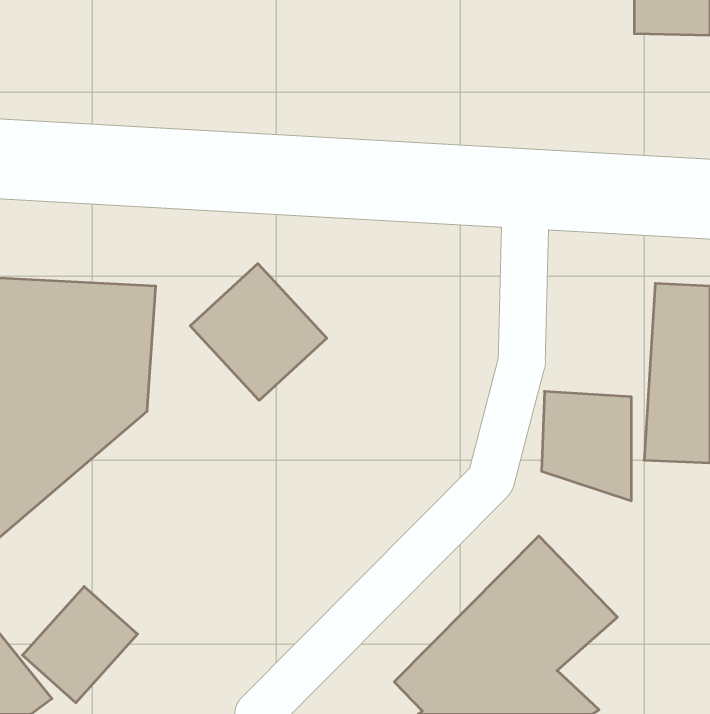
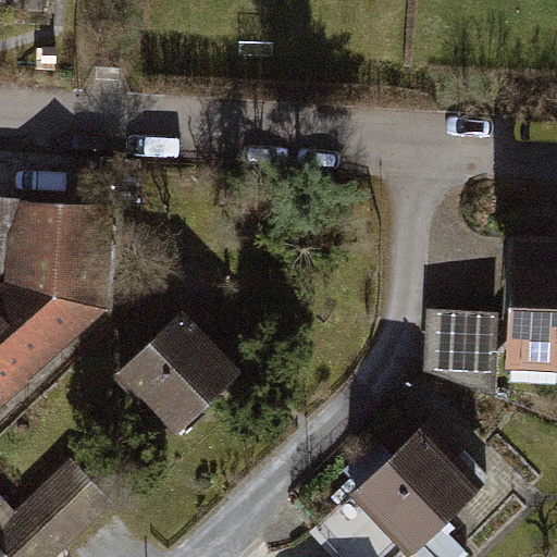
building: [190,264,327,400] -> none
building: none -> [122,319,260,457]

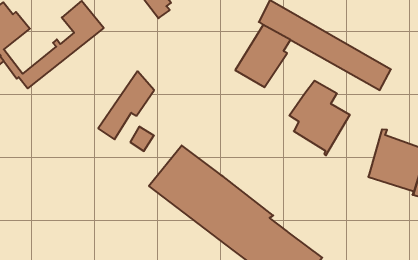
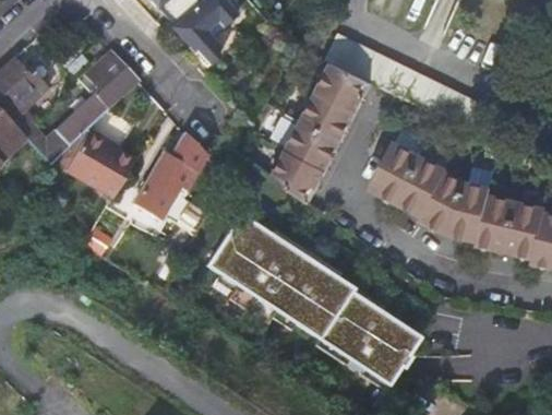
building: none -> [65,130,135,198]
building: none -> [274,123,340,198]
building: none -> [421,169,488,240]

########################################

Work to complete -
Pictures are not part of the copy. Restate everything else in the listing word for word.

Result of this task -
building: [190,264,327,400] -> none
building: none -> [122,319,260,457]

building: none -> [65,130,135,198]
building: none -> [274,123,340,198]
building: none -> [421,169,488,240]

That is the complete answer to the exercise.